▶ Data extracts
======
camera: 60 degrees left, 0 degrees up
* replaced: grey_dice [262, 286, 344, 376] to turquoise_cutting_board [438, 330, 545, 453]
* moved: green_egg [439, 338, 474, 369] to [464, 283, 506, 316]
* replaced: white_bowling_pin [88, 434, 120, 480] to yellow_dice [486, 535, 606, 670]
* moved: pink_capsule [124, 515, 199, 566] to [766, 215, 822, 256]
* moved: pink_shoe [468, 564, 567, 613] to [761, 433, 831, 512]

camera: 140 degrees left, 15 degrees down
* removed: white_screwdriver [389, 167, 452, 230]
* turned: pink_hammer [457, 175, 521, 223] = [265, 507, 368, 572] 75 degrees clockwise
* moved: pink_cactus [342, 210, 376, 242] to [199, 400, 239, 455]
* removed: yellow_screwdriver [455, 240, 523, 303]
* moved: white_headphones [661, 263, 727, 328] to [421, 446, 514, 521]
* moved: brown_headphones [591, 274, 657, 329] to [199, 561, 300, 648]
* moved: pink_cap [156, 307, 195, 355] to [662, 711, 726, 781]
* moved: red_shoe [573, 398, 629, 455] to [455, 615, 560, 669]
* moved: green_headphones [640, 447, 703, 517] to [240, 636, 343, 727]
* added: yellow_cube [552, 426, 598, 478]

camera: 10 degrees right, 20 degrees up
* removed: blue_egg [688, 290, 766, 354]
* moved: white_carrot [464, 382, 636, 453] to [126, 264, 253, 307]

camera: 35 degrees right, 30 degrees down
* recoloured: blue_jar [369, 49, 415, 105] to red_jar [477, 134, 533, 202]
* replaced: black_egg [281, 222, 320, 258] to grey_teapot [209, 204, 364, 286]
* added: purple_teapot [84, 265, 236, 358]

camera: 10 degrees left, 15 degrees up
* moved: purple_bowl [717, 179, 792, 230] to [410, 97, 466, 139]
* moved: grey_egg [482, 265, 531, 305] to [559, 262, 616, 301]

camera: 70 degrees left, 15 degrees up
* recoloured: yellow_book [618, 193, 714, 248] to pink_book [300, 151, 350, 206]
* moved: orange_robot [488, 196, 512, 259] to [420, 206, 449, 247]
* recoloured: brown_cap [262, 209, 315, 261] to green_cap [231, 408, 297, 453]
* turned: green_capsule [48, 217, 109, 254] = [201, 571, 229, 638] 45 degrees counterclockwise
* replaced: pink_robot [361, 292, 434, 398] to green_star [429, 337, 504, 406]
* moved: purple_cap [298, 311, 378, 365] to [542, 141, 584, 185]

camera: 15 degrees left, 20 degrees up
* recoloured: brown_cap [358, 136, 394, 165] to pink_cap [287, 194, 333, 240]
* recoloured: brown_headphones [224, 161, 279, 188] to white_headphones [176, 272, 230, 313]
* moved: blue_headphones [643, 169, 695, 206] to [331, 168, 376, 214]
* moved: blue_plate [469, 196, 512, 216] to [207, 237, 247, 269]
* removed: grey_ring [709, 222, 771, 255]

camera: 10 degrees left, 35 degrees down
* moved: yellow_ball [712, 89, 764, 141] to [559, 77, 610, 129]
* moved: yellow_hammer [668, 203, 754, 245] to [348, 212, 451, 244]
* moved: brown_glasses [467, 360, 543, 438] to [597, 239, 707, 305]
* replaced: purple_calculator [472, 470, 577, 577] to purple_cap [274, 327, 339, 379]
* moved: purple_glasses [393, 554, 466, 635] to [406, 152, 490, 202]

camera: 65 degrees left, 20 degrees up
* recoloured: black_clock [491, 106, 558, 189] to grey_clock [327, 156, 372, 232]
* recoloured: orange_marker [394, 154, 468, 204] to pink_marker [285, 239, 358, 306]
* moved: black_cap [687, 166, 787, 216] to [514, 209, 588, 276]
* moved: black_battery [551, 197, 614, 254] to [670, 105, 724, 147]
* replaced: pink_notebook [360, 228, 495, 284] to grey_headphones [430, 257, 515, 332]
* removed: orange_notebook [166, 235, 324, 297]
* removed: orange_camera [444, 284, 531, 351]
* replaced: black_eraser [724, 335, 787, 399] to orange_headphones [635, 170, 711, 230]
======
▶ Your assignment
Everything in the data above is to be given again, unchanged.

▶ Solution to this task
camera: 60 degrees left, 0 degrees up
* replaced: grey_dice [262, 286, 344, 376] to turquoise_cutting_board [438, 330, 545, 453]
* moved: green_egg [439, 338, 474, 369] to [464, 283, 506, 316]
* replaced: white_bowling_pin [88, 434, 120, 480] to yellow_dice [486, 535, 606, 670]
* moved: pink_capsule [124, 515, 199, 566] to [766, 215, 822, 256]
* moved: pink_shoe [468, 564, 567, 613] to [761, 433, 831, 512]

camera: 140 degrees left, 15 degrees down
* removed: white_screwdriver [389, 167, 452, 230]
* turned: pink_hammer [457, 175, 521, 223] = [265, 507, 368, 572] 75 degrees clockwise
* moved: pink_cactus [342, 210, 376, 242] to [199, 400, 239, 455]
* removed: yellow_screwdriver [455, 240, 523, 303]
* moved: white_headphones [661, 263, 727, 328] to [421, 446, 514, 521]
* moved: brown_headphones [591, 274, 657, 329] to [199, 561, 300, 648]
* moved: pink_cap [156, 307, 195, 355] to [662, 711, 726, 781]
* moved: red_shoe [573, 398, 629, 455] to [455, 615, 560, 669]
* moved: green_headphones [640, 447, 703, 517] to [240, 636, 343, 727]
* added: yellow_cube [552, 426, 598, 478]

camera: 10 degrees right, 20 degrees up
* removed: blue_egg [688, 290, 766, 354]
* moved: white_carrot [464, 382, 636, 453] to [126, 264, 253, 307]

camera: 35 degrees right, 30 degrees down
* recoloured: blue_jar [369, 49, 415, 105] to red_jar [477, 134, 533, 202]
* replaced: black_egg [281, 222, 320, 258] to grey_teapot [209, 204, 364, 286]
* added: purple_teapot [84, 265, 236, 358]

camera: 10 degrees left, 15 degrees up
* moved: purple_bowl [717, 179, 792, 230] to [410, 97, 466, 139]
* moved: grey_egg [482, 265, 531, 305] to [559, 262, 616, 301]

camera: 70 degrees left, 15 degrees up
* recoloured: yellow_book [618, 193, 714, 248] to pink_book [300, 151, 350, 206]
* moved: orange_robot [488, 196, 512, 259] to [420, 206, 449, 247]
* recoloured: brown_cap [262, 209, 315, 261] to green_cap [231, 408, 297, 453]
* turned: green_capsule [48, 217, 109, 254] = [201, 571, 229, 638] 45 degrees counterclockwise
* replaced: pink_robot [361, 292, 434, 398] to green_star [429, 337, 504, 406]
* moved: purple_cap [298, 311, 378, 365] to [542, 141, 584, 185]

camera: 15 degrees left, 20 degrees up
* recoloured: brown_cap [358, 136, 394, 165] to pink_cap [287, 194, 333, 240]
* recoloured: brown_headphones [224, 161, 279, 188] to white_headphones [176, 272, 230, 313]
* moved: blue_headphones [643, 169, 695, 206] to [331, 168, 376, 214]
* moved: blue_plate [469, 196, 512, 216] to [207, 237, 247, 269]
* removed: grey_ring [709, 222, 771, 255]

camera: 10 degrees left, 35 degrees down
* moved: yellow_ball [712, 89, 764, 141] to [559, 77, 610, 129]
* moved: yellow_hammer [668, 203, 754, 245] to [348, 212, 451, 244]
* moved: brown_glasses [467, 360, 543, 438] to [597, 239, 707, 305]
* replaced: purple_calculator [472, 470, 577, 577] to purple_cap [274, 327, 339, 379]
* moved: purple_glasses [393, 554, 466, 635] to [406, 152, 490, 202]

camera: 65 degrees left, 20 degrees up
* recoloured: black_clock [491, 106, 558, 189] to grey_clock [327, 156, 372, 232]
* recoloured: orange_marker [394, 154, 468, 204] to pink_marker [285, 239, 358, 306]
* moved: black_cap [687, 166, 787, 216] to [514, 209, 588, 276]
* moved: black_battery [551, 197, 614, 254] to [670, 105, 724, 147]
* replaced: pink_notebook [360, 228, 495, 284] to grey_headphones [430, 257, 515, 332]
* removed: orange_notebook [166, 235, 324, 297]
* removed: orange_camera [444, 284, 531, 351]
* replaced: black_eraser [724, 335, 787, 399] to orange_headphones [635, 170, 711, 230]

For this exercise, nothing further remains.